* **Instructions for the task**
Both ends included, set down the lines from the line containing "POT pin VCC: 5V -> none" through the last line of the records below, without pictures.
[Start of Attachment]
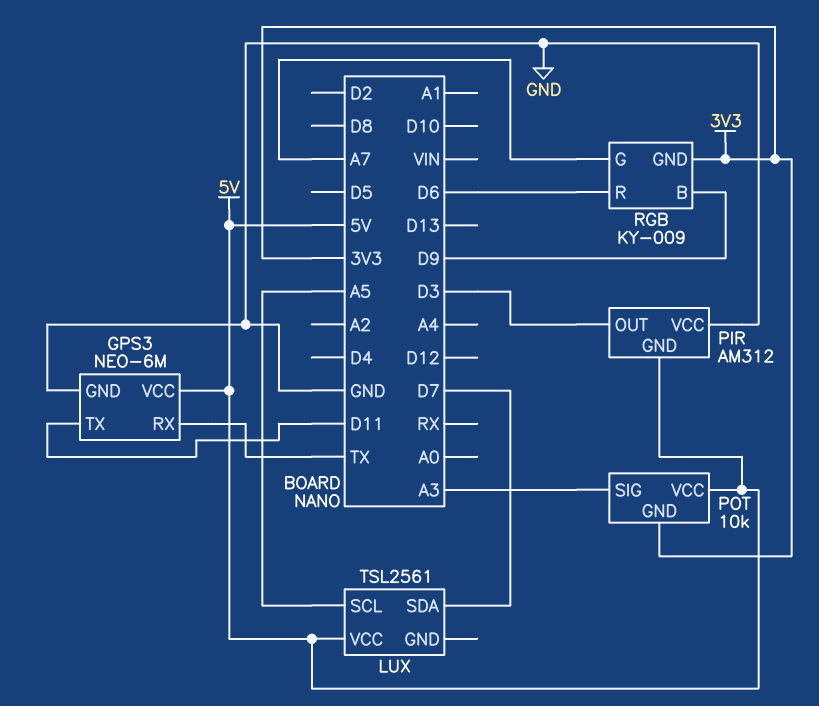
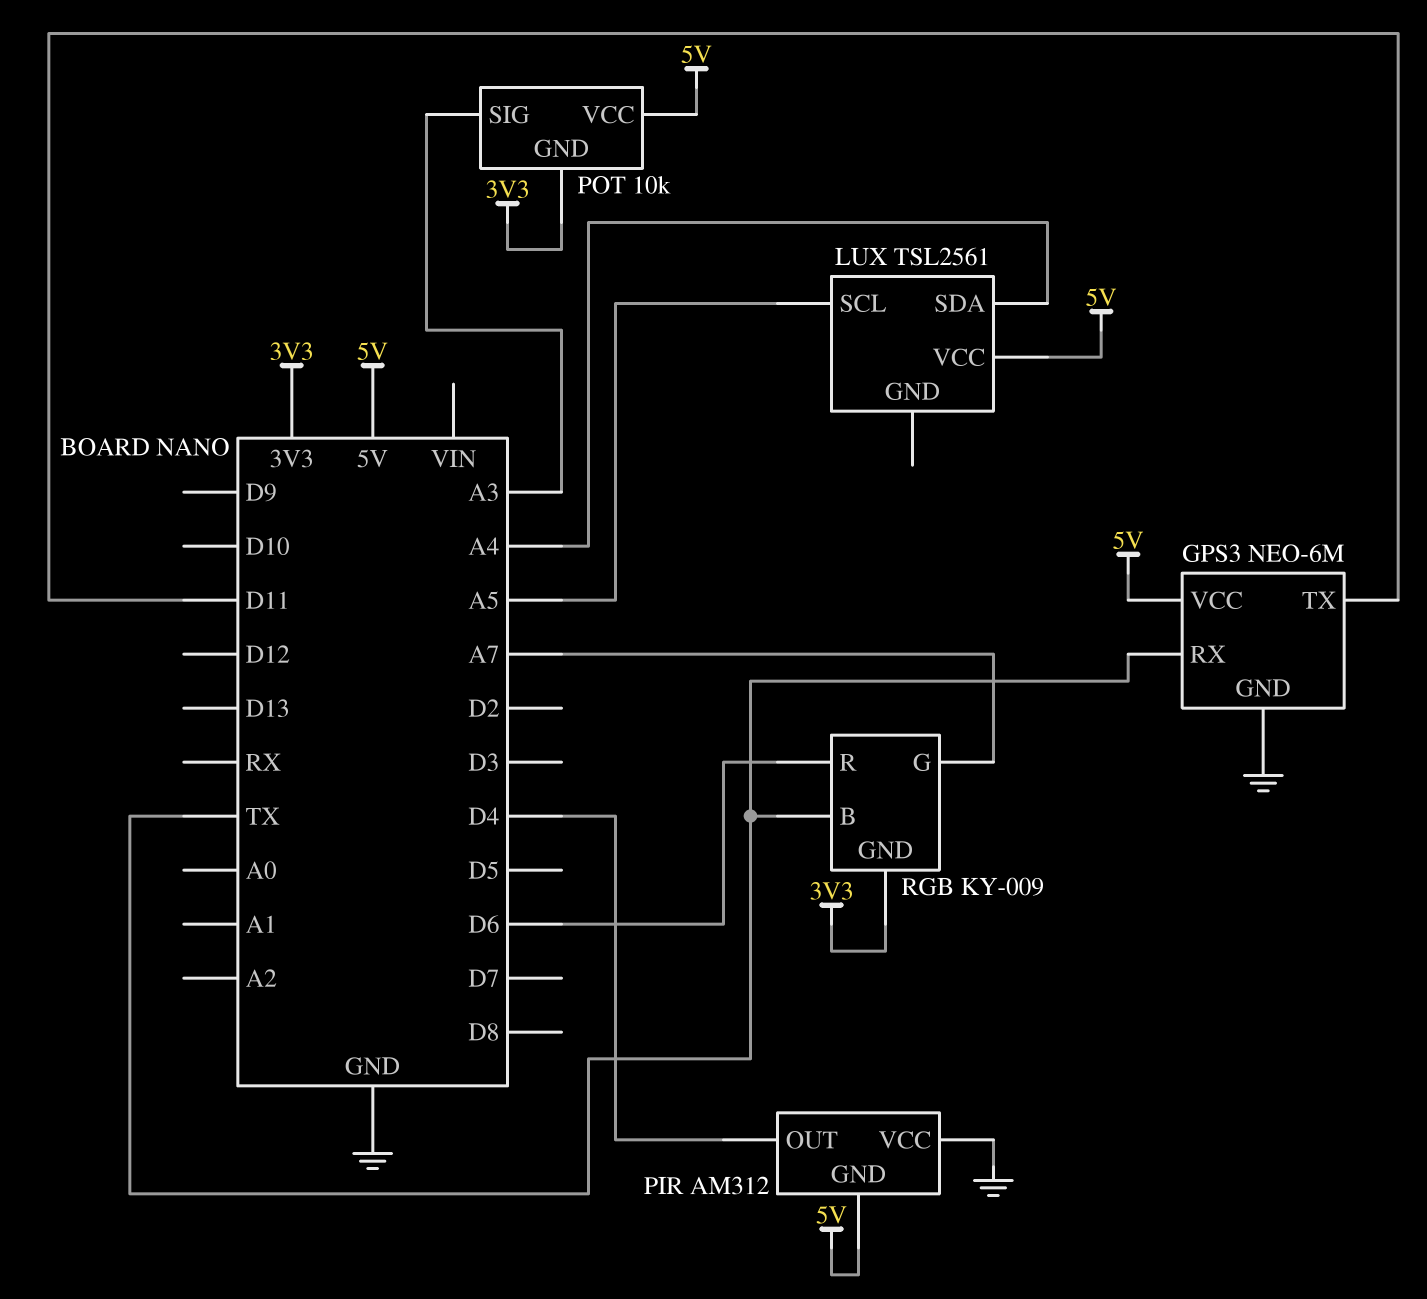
LUX pin SDA: D7 -> A4
PIR pin OUT: D3 -> D4
RGB pin B: D9 -> TX

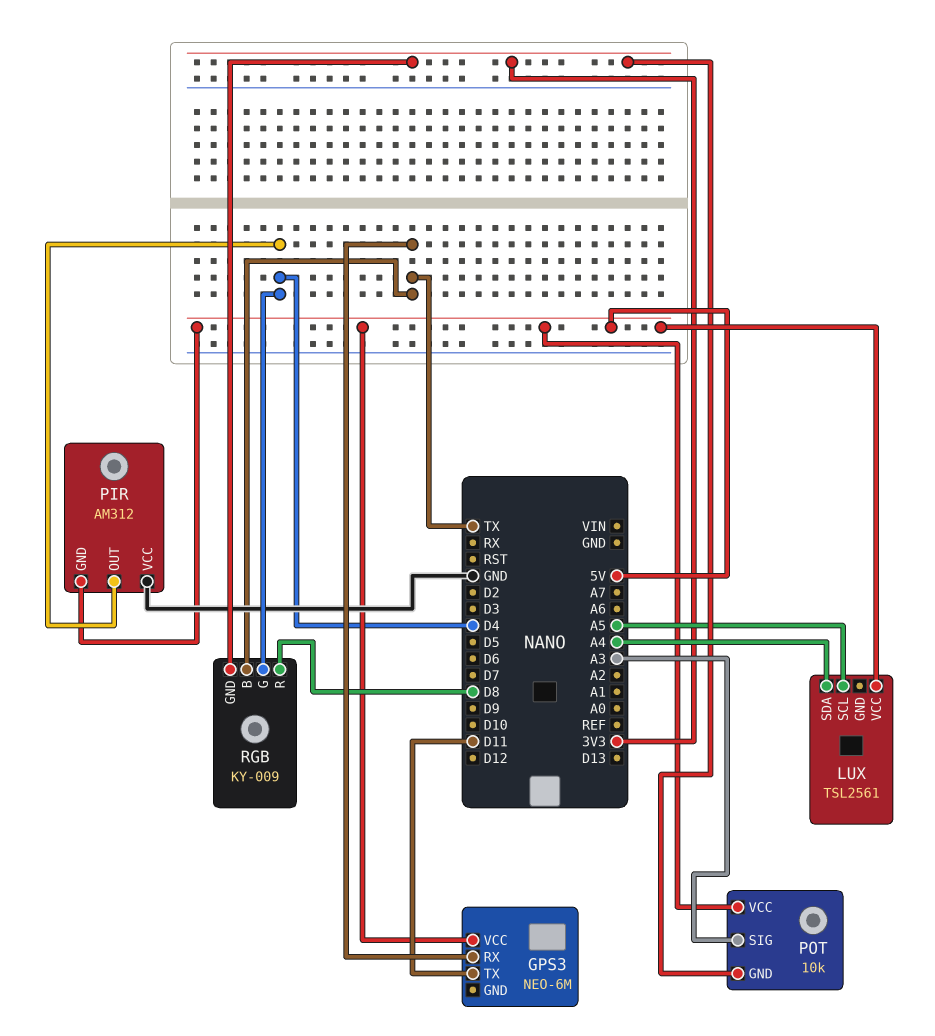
GPS3 pin GND: GND -> none
RGB pin G: A7 -> D4
RGB pin R: D6 -> D8

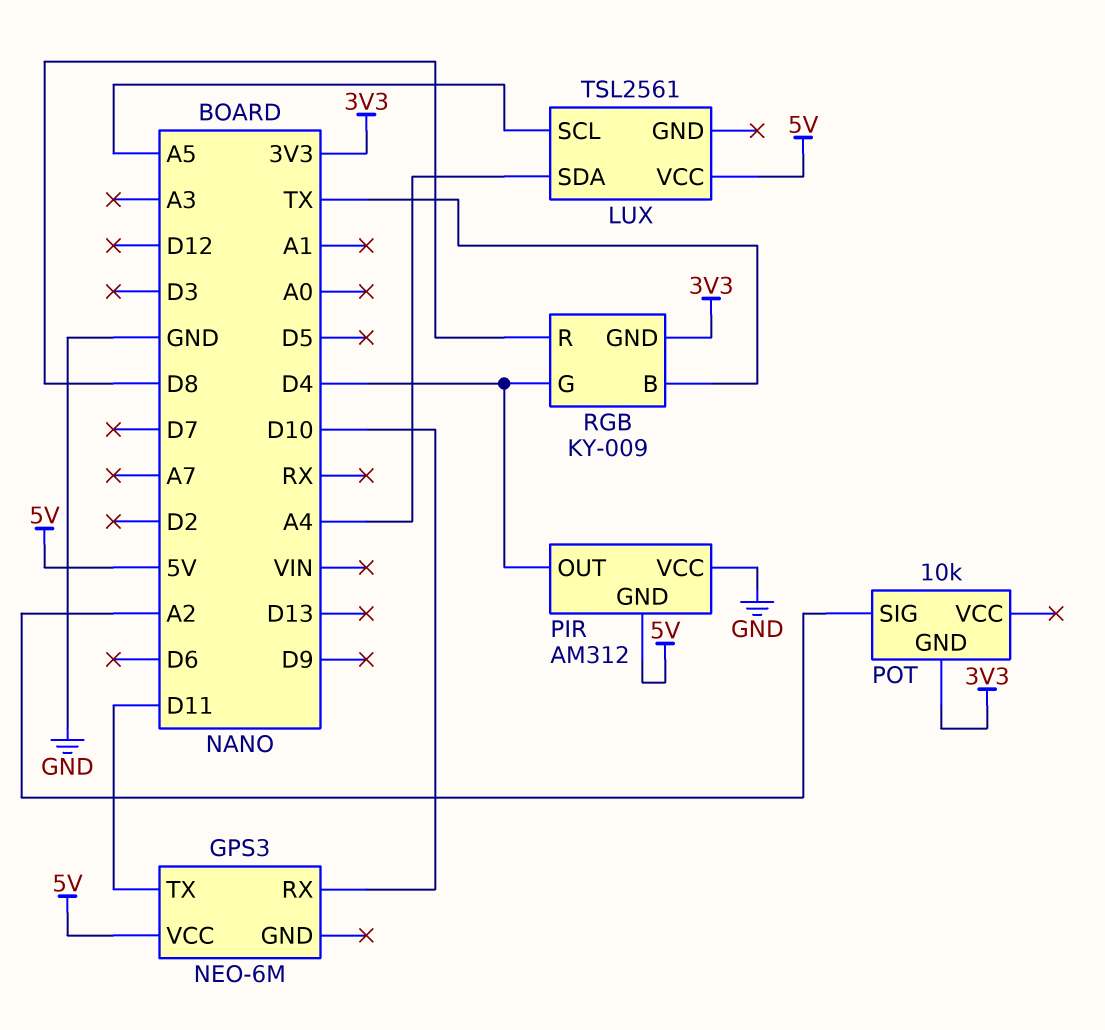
GPS3 pin RX: TX -> D10
POT pin SIG: A3 -> A2
POT pin VCC: 5V -> none

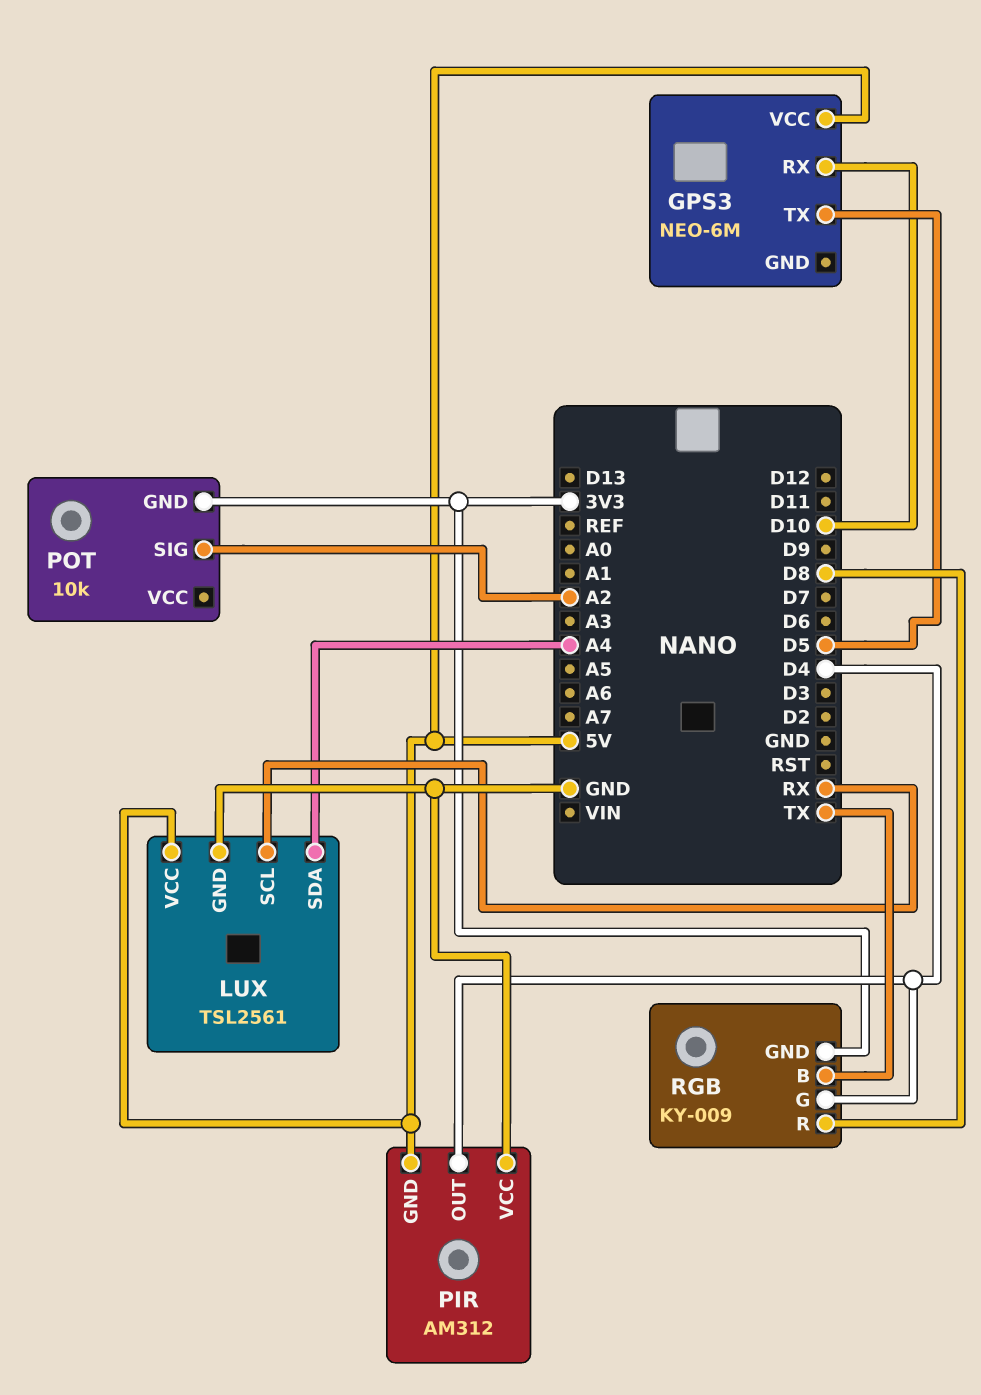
GPS3 pin TX: D11 -> D5
LUX pin GND: none -> GND
LUX pin SCL: A5 -> RX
[End of Attachment]
* **Solution**
POT pin VCC: 5V -> none

GPS3 pin TX: D11 -> D5
LUX pin GND: none -> GND
LUX pin SCL: A5 -> RX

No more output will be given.